RECORD EXCERPTS>
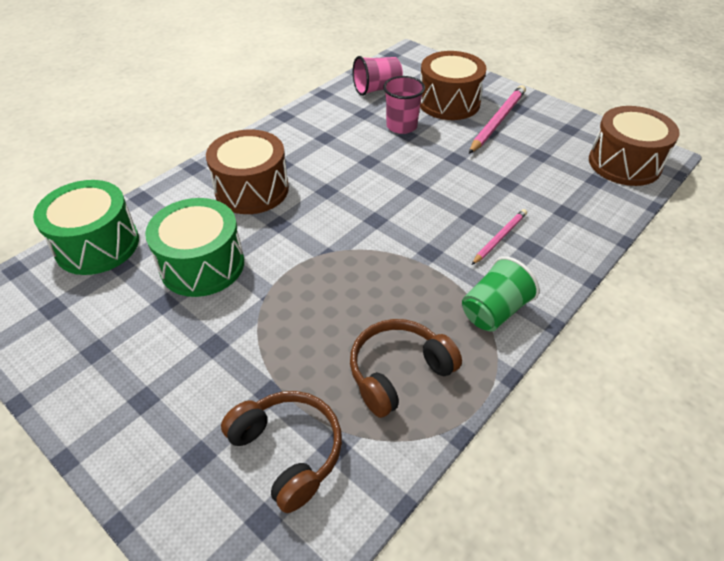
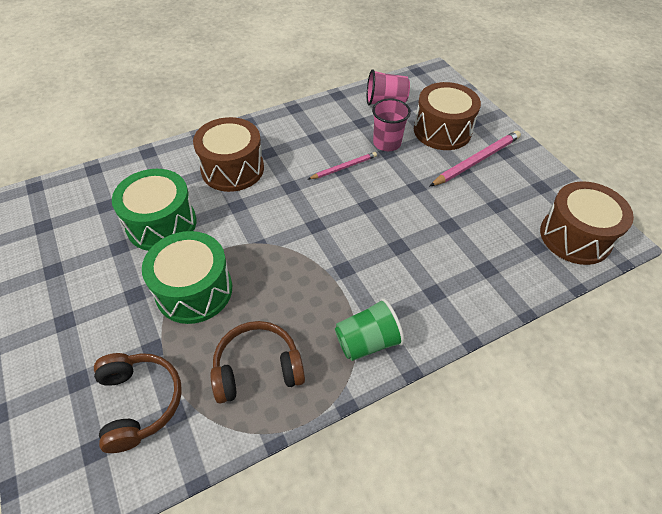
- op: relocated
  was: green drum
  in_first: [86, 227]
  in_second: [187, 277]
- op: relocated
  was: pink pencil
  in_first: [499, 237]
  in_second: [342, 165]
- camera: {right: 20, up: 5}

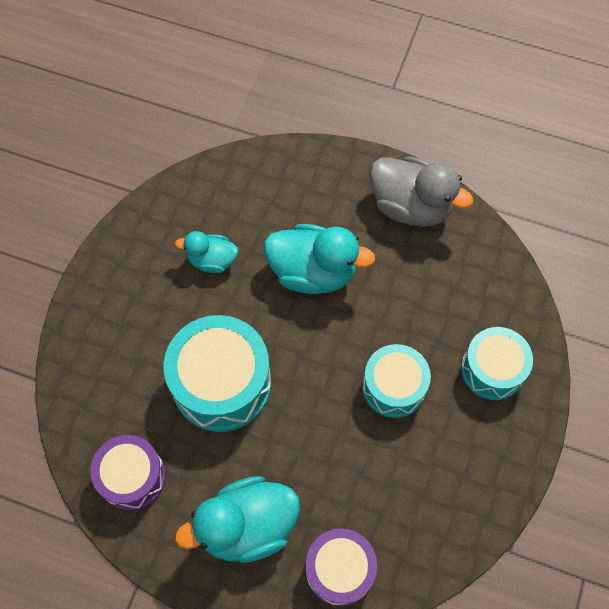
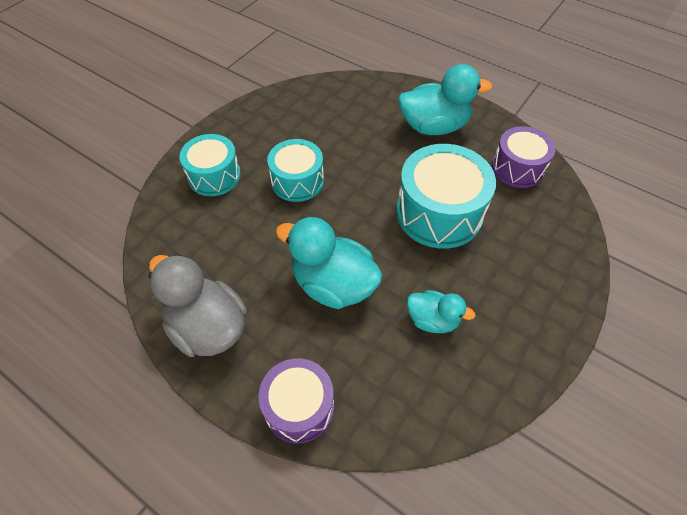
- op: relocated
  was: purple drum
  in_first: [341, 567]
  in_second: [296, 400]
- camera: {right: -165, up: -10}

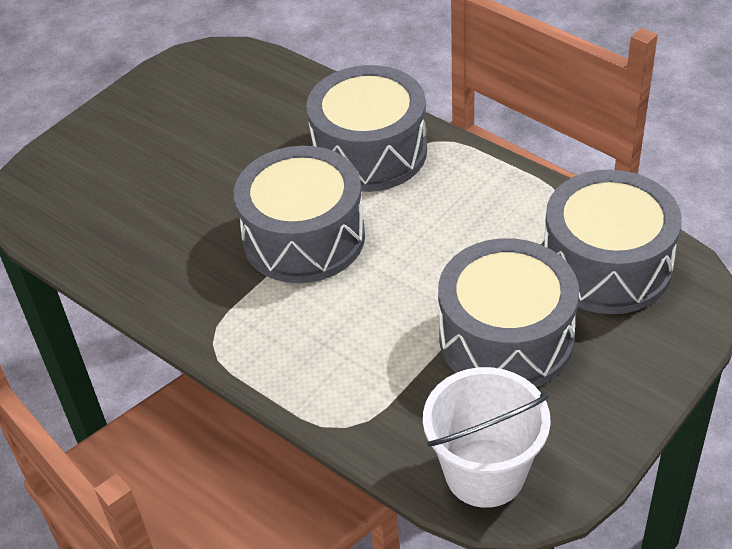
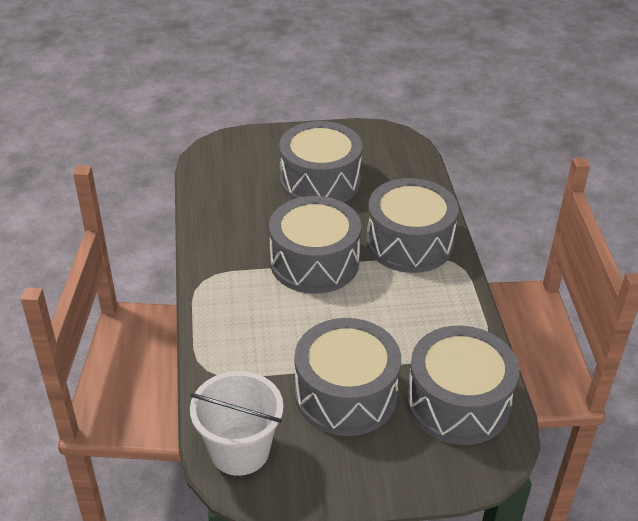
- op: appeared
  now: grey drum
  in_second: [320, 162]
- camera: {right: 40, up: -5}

GOAL OF THE EXERCISE>
With all pictures omitted, return the lines from the line containing "in_first: [341, 567]" through the closing line of the listing above, exactly and inclusive.

ANSWER BELOW>
  in_first: [341, 567]
  in_second: [296, 400]
- camera: {right: -165, up: -10}

- op: appeared
  now: grey drum
  in_second: [320, 162]
- camera: {right: 40, up: -5}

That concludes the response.